• _Problem to work on_
Rewrite the records below, swapping every "dark blue water" for "deep blue water" and keeping everything else the same.

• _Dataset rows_

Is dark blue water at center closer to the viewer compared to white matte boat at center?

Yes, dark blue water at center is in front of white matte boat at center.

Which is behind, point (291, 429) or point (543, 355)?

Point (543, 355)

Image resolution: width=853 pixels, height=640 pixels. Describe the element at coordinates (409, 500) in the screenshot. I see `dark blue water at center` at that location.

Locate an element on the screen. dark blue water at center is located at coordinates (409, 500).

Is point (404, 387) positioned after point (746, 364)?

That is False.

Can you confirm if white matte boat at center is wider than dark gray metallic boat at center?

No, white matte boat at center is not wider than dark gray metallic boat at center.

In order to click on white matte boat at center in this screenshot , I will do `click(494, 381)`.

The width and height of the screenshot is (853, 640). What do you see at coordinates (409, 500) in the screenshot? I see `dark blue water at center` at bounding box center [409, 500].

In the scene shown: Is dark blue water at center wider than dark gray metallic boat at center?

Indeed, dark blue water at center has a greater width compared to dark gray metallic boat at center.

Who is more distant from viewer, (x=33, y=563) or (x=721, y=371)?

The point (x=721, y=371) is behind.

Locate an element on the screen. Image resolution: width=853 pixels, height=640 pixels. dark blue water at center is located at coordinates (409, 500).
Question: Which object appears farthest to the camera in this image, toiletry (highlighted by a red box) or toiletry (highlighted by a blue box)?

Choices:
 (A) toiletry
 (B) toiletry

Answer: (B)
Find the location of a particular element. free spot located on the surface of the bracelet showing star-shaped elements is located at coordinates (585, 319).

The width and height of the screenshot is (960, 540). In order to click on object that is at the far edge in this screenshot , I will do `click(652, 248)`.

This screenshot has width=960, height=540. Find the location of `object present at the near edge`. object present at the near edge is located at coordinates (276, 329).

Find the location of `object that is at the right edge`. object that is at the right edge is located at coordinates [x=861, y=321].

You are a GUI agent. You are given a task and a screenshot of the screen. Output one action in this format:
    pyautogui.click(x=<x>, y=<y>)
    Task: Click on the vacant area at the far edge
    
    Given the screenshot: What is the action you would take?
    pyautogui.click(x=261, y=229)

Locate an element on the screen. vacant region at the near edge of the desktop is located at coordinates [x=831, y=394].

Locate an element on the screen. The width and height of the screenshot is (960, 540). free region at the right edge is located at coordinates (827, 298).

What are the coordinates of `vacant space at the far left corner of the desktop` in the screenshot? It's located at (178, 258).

• _Full solution_
Is deep blue water at center closer to the viewer compared to white matte boat at center?

Yes, deep blue water at center is in front of white matte boat at center.

Which is behind, point (291, 429) or point (543, 355)?

Point (543, 355)

Image resolution: width=853 pixels, height=640 pixels. Describe the element at coordinates (409, 500) in the screenshot. I see `deep blue water at center` at that location.

Locate an element on the screen. deep blue water at center is located at coordinates (409, 500).

Is point (404, 387) positioned after point (746, 364)?

That is False.

Can you confirm if white matte boat at center is wider than dark gray metallic boat at center?

No, white matte boat at center is not wider than dark gray metallic boat at center.

In order to click on white matte boat at center in this screenshot , I will do `click(494, 381)`.

The width and height of the screenshot is (853, 640). What do you see at coordinates (409, 500) in the screenshot? I see `deep blue water at center` at bounding box center [409, 500].

In the scene shown: Is deep blue water at center wider than dark gray metallic boat at center?

Indeed, deep blue water at center has a greater width compared to dark gray metallic boat at center.

Who is more distant from viewer, (x=33, y=563) or (x=721, y=371)?

The point (x=721, y=371) is behind.

Locate an element on the screen. Image resolution: width=853 pixels, height=640 pixels. deep blue water at center is located at coordinates (409, 500).
Question: Which object appears farthest to the camera in this image, toiletry (highlighted by a red box) or toiletry (highlighted by a blue box)?

Choices:
 (A) toiletry
 (B) toiletry

Answer: (B)
Find the location of a particular element. free spot located on the surface of the bracelet showing star-shaped elements is located at coordinates (585, 319).

The width and height of the screenshot is (960, 540). In order to click on object that is at the far edge in this screenshot , I will do `click(652, 248)`.

This screenshot has width=960, height=540. Find the location of `object present at the near edge`. object present at the near edge is located at coordinates (276, 329).

Find the location of `object that is at the right edge`. object that is at the right edge is located at coordinates [x=861, y=321].

You are a GUI agent. You are given a task and a screenshot of the screen. Output one action in this format:
    pyautogui.click(x=<x>, y=<y>)
    Task: Click on the vacant area at the far edge
    
    Given the screenshot: What is the action you would take?
    pyautogui.click(x=261, y=229)

Locate an element on the screen. vacant region at the near edge of the desktop is located at coordinates [x=831, y=394].

Locate an element on the screen. The width and height of the screenshot is (960, 540). free region at the right edge is located at coordinates (827, 298).

What are the coordinates of `vacant space at the far left corner of the desktop` in the screenshot? It's located at (178, 258).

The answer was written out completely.